**PROBLEM TO WORK ON**. Repeat the records below word for word.

---------- INFORMATION SHOWN

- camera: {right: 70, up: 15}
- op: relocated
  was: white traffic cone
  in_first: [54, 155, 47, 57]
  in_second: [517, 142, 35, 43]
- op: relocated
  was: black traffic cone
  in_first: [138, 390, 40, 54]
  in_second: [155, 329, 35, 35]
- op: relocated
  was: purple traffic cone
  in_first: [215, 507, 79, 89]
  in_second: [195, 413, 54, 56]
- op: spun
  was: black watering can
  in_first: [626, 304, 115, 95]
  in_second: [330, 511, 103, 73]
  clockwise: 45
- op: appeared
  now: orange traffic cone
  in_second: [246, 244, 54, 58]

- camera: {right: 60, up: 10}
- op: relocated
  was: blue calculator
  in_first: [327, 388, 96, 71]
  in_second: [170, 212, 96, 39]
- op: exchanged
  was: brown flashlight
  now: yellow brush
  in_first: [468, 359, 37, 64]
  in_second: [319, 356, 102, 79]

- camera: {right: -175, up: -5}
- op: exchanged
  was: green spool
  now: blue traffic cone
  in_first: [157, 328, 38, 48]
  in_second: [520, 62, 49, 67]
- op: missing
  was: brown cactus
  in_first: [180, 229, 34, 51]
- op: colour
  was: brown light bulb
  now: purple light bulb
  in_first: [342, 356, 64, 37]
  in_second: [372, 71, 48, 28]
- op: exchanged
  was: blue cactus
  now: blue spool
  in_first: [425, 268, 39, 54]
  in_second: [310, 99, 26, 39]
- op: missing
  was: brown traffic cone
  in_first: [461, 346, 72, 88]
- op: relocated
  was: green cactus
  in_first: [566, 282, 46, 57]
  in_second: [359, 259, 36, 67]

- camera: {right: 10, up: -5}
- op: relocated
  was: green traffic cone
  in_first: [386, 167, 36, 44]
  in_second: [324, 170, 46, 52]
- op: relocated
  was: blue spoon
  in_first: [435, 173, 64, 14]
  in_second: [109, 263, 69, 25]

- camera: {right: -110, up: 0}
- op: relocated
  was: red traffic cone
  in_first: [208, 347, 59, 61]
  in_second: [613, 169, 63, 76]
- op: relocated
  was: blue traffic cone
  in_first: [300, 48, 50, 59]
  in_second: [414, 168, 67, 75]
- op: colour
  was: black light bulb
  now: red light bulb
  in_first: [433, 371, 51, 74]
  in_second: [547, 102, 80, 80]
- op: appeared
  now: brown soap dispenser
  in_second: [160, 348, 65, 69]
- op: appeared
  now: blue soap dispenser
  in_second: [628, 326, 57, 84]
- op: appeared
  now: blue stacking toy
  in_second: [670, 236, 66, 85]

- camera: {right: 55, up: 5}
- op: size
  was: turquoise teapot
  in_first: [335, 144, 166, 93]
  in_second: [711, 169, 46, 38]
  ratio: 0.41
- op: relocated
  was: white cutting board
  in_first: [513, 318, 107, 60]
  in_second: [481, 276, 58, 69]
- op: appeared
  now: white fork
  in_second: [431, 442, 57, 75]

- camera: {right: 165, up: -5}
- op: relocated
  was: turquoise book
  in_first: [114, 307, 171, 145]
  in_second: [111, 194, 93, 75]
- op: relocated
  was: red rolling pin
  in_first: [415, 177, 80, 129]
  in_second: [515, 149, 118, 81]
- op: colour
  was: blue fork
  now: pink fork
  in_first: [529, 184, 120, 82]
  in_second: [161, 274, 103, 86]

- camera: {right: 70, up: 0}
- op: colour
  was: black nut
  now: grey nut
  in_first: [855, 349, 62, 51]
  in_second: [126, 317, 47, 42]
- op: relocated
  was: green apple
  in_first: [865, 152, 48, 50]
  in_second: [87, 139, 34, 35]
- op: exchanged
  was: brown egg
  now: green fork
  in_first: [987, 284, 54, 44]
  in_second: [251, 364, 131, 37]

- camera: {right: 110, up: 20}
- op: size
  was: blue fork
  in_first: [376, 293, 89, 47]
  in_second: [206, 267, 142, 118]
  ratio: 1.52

--------------------

**EXPECTED ANSWER**.
- camera: {right: 70, up: 15}
- op: relocated
  was: white traffic cone
  in_first: [54, 155, 47, 57]
  in_second: [517, 142, 35, 43]
- op: relocated
  was: black traffic cone
  in_first: [138, 390, 40, 54]
  in_second: [155, 329, 35, 35]
- op: relocated
  was: purple traffic cone
  in_first: [215, 507, 79, 89]
  in_second: [195, 413, 54, 56]
- op: spun
  was: black watering can
  in_first: [626, 304, 115, 95]
  in_second: [330, 511, 103, 73]
  clockwise: 45
- op: appeared
  now: orange traffic cone
  in_second: [246, 244, 54, 58]

- camera: {right: 60, up: 10}
- op: relocated
  was: blue calculator
  in_first: [327, 388, 96, 71]
  in_second: [170, 212, 96, 39]
- op: exchanged
  was: brown flashlight
  now: yellow brush
  in_first: [468, 359, 37, 64]
  in_second: [319, 356, 102, 79]

- camera: {right: -175, up: -5}
- op: exchanged
  was: green spool
  now: blue traffic cone
  in_first: [157, 328, 38, 48]
  in_second: [520, 62, 49, 67]
- op: missing
  was: brown cactus
  in_first: [180, 229, 34, 51]
- op: colour
  was: brown light bulb
  now: purple light bulb
  in_first: [342, 356, 64, 37]
  in_second: [372, 71, 48, 28]
- op: exchanged
  was: blue cactus
  now: blue spool
  in_first: [425, 268, 39, 54]
  in_second: [310, 99, 26, 39]
- op: missing
  was: brown traffic cone
  in_first: [461, 346, 72, 88]
- op: relocated
  was: green cactus
  in_first: [566, 282, 46, 57]
  in_second: [359, 259, 36, 67]

- camera: {right: 10, up: -5}
- op: relocated
  was: green traffic cone
  in_first: [386, 167, 36, 44]
  in_second: [324, 170, 46, 52]
- op: relocated
  was: blue spoon
  in_first: [435, 173, 64, 14]
  in_second: [109, 263, 69, 25]

- camera: {right: -110, up: 0}
- op: relocated
  was: red traffic cone
  in_first: [208, 347, 59, 61]
  in_second: [613, 169, 63, 76]
- op: relocated
  was: blue traffic cone
  in_first: [300, 48, 50, 59]
  in_second: [414, 168, 67, 75]
- op: colour
  was: black light bulb
  now: red light bulb
  in_first: [433, 371, 51, 74]
  in_second: [547, 102, 80, 80]
- op: appeared
  now: brown soap dispenser
  in_second: [160, 348, 65, 69]
- op: appeared
  now: blue soap dispenser
  in_second: [628, 326, 57, 84]
- op: appeared
  now: blue stacking toy
  in_second: [670, 236, 66, 85]

- camera: {right: 55, up: 5}
- op: size
  was: turquoise teapot
  in_first: [335, 144, 166, 93]
  in_second: [711, 169, 46, 38]
  ratio: 0.41
- op: relocated
  was: white cutting board
  in_first: [513, 318, 107, 60]
  in_second: [481, 276, 58, 69]
- op: appeared
  now: white fork
  in_second: [431, 442, 57, 75]

- camera: {right: 165, up: -5}
- op: relocated
  was: turquoise book
  in_first: [114, 307, 171, 145]
  in_second: [111, 194, 93, 75]
- op: relocated
  was: red rolling pin
  in_first: [415, 177, 80, 129]
  in_second: [515, 149, 118, 81]
- op: colour
  was: blue fork
  now: pink fork
  in_first: [529, 184, 120, 82]
  in_second: [161, 274, 103, 86]

- camera: {right: 70, up: 0}
- op: colour
  was: black nut
  now: grey nut
  in_first: [855, 349, 62, 51]
  in_second: [126, 317, 47, 42]
- op: relocated
  was: green apple
  in_first: [865, 152, 48, 50]
  in_second: [87, 139, 34, 35]
- op: exchanged
  was: brown egg
  now: green fork
  in_first: [987, 284, 54, 44]
  in_second: [251, 364, 131, 37]

- camera: {right: 110, up: 20}
- op: size
  was: blue fork
  in_first: [376, 293, 89, 47]
  in_second: [206, 267, 142, 118]
  ratio: 1.52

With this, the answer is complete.